[WORK TASK] A verbatim copy of the full data, with no pictures, is the expected answer.
[DATA — start]
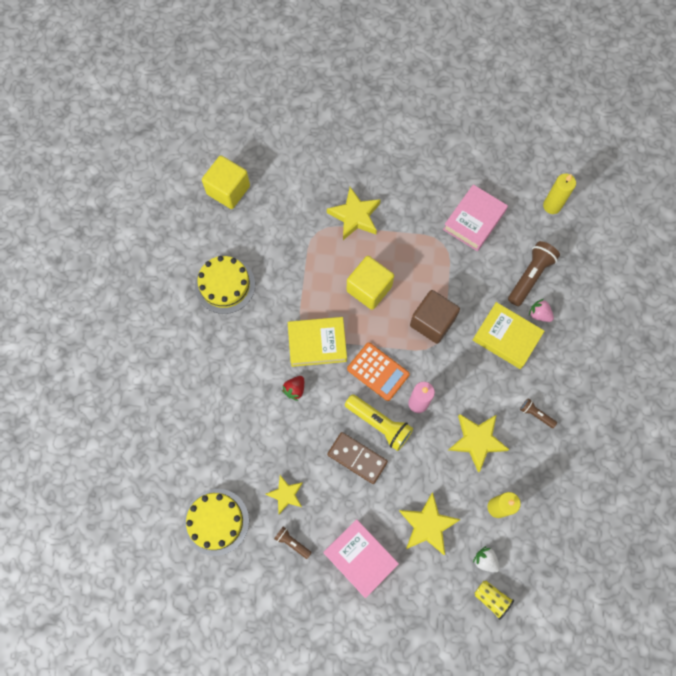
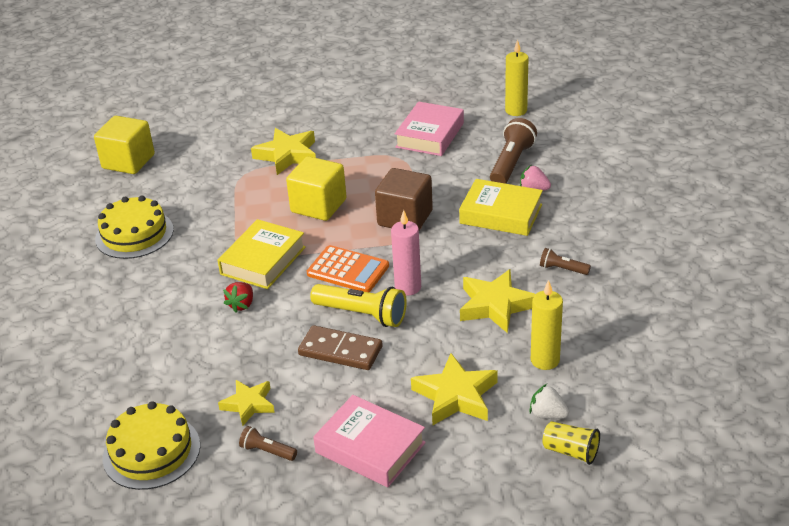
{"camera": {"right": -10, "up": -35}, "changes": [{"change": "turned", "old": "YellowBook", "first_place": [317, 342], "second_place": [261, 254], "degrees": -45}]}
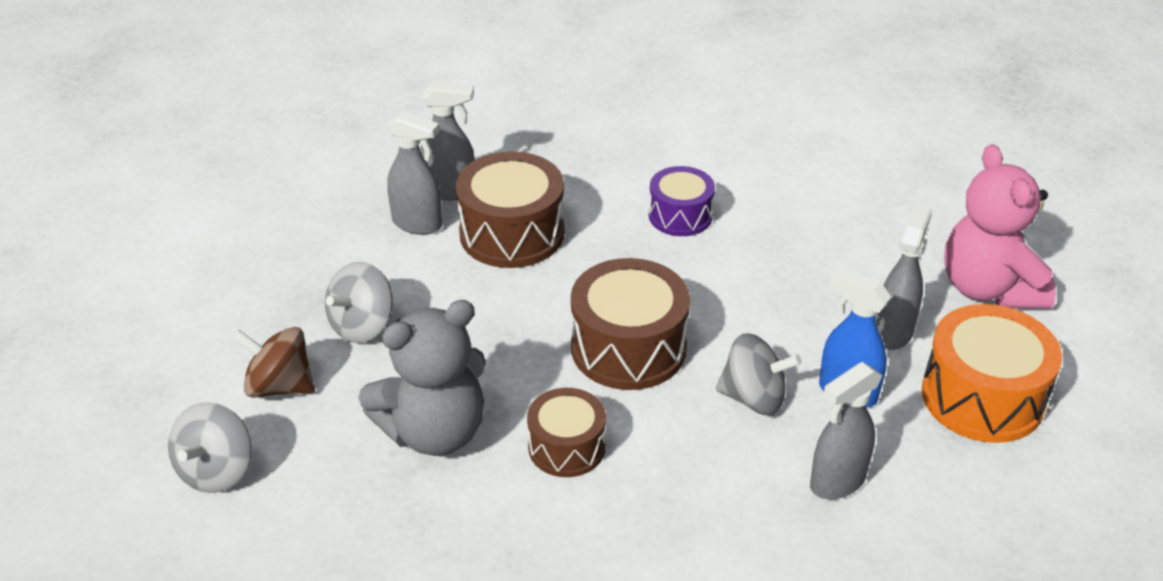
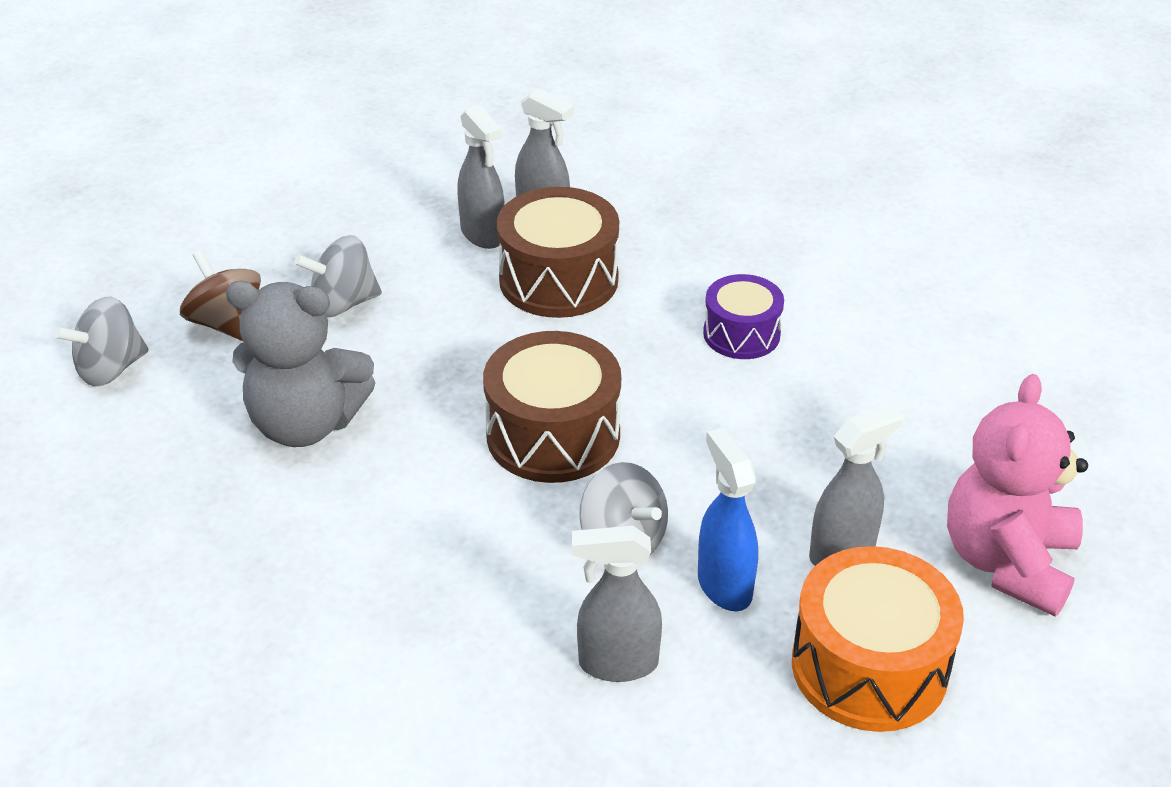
{"camera": {"right": 35, "up": 0}, "changes": [{"change": "removed", "old": "BrownDrum", "first_place": [566, 432]}]}
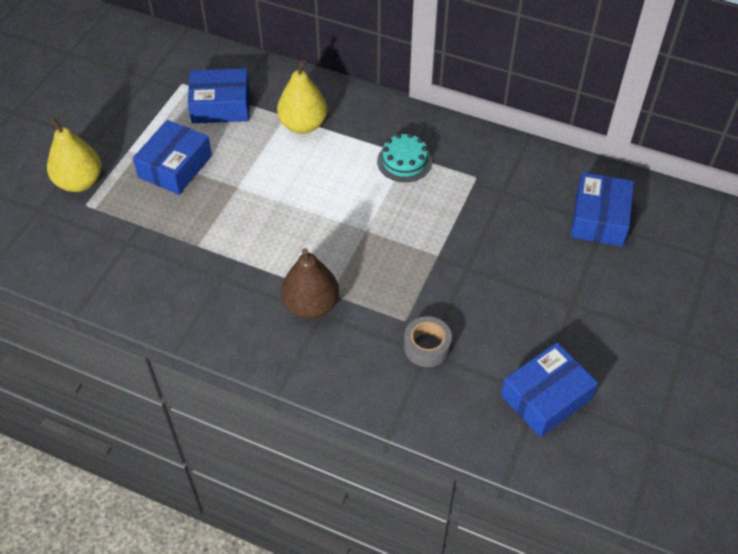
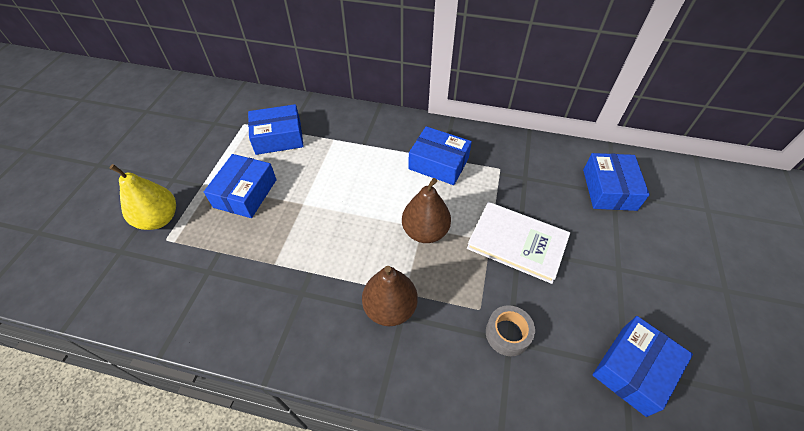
{"camera": {"right": -10, "up": 0}, "changes": [{"change": "removed", "old": "YellowPear", "first_place": [302, 96]}, {"change": "added", "new": "BrownPear", "second_place": [426, 210]}, {"change": "added", "new": "WhiteBook", "second_place": [518, 243]}, {"change": "replaced", "old": "TurquoiseCake", "new": "BlueBox", "first_place": [404, 157], "second_place": [440, 155]}]}
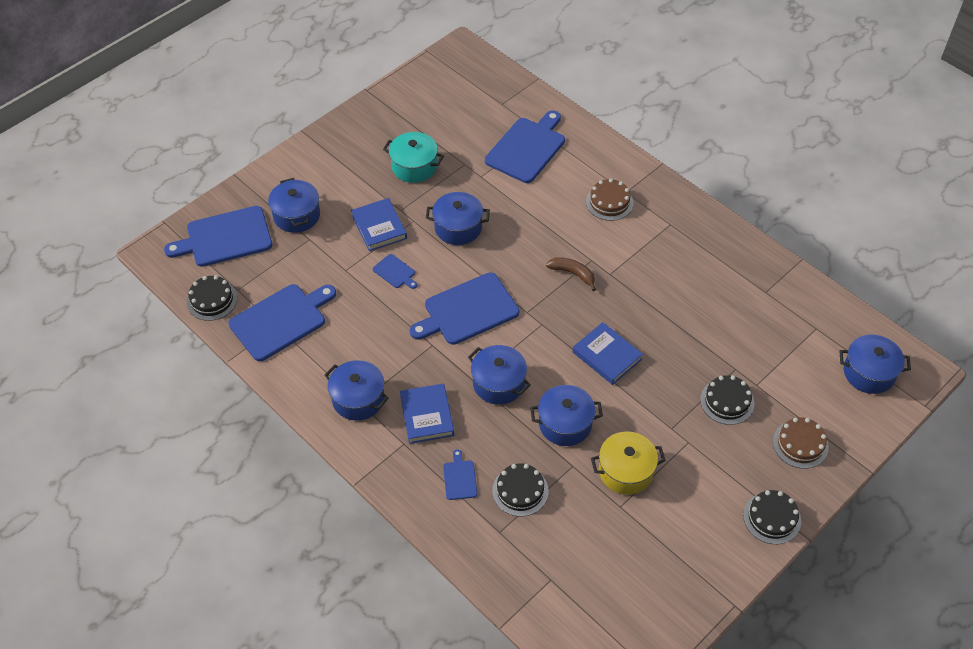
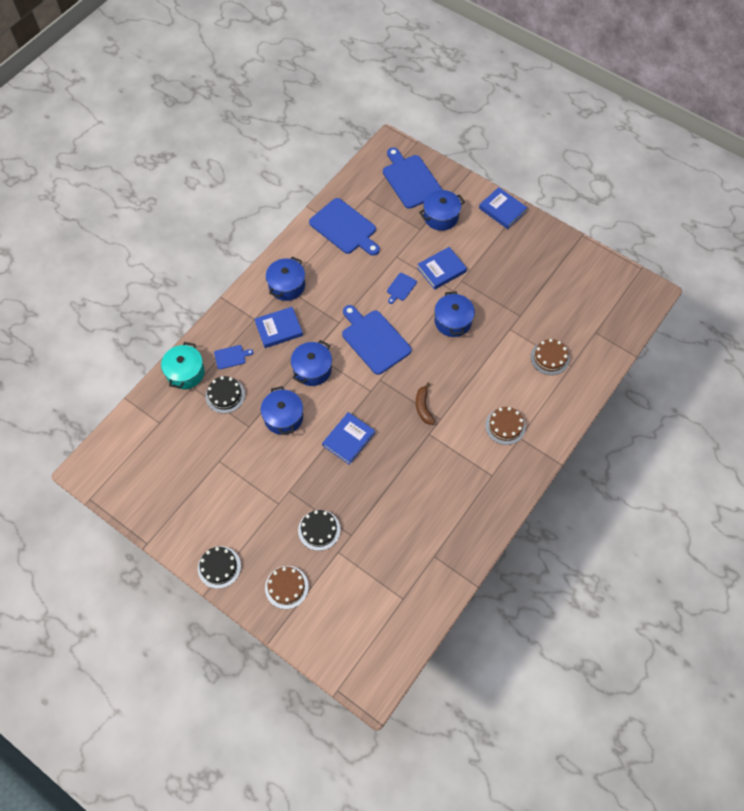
{"camera": {"right": 80, "up": 10}, "changes": [{"change": "removed", "old": "BlackCake", "first_place": [212, 298]}, {"change": "removed", "old": "YellowPot", "first_place": [628, 463]}, {"change": "removed", "old": "BluePot", "first_place": [875, 364]}, {"change": "added", "new": "BlueBook", "second_place": [503, 208]}, {"change": "moved", "old": "TurquoisePot", "first_place": [413, 157], "second_place": [183, 365]}, {"change": "replaced", "old": "BlueCuttingBoard", "new": "BrownCake", "first_place": [525, 147], "second_place": [550, 357]}, {"change": "turned", "old": "BrownBanana", "first_place": [571, 274], "second_place": [425, 403], "degrees": 150}]}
[DATA — finish]
[ANSWER TO THIS TASK]
{"camera": {"right": -10, "up": -35}, "changes": [{"change": "turned", "old": "YellowBook", "first_place": [317, 342], "second_place": [261, 254], "degrees": -45}]}
{"camera": {"right": 35, "up": 0}, "changes": [{"change": "removed", "old": "BrownDrum", "first_place": [566, 432]}]}
{"camera": {"right": -10, "up": 0}, "changes": [{"change": "removed", "old": "YellowPear", "first_place": [302, 96]}, {"change": "added", "new": "BrownPear", "second_place": [426, 210]}, {"change": "added", "new": "WhiteBook", "second_place": [518, 243]}, {"change": "replaced", "old": "TurquoiseCake", "new": "BlueBox", "first_place": [404, 157], "second_place": [440, 155]}]}
{"camera": {"right": 80, "up": 10}, "changes": [{"change": "removed", "old": "BlackCake", "first_place": [212, 298]}, {"change": "removed", "old": "YellowPot", "first_place": [628, 463]}, {"change": "removed", "old": "BluePot", "first_place": [875, 364]}, {"change": "added", "new": "BlueBook", "second_place": [503, 208]}, {"change": "moved", "old": "TurquoisePot", "first_place": [413, 157], "second_place": [183, 365]}, {"change": "replaced", "old": "BlueCuttingBoard", "new": "BrownCake", "first_place": [525, 147], "second_place": [550, 357]}, {"change": "turned", "old": "BrownBanana", "first_place": [571, 274], "second_place": [425, 403], "degrees": 150}]}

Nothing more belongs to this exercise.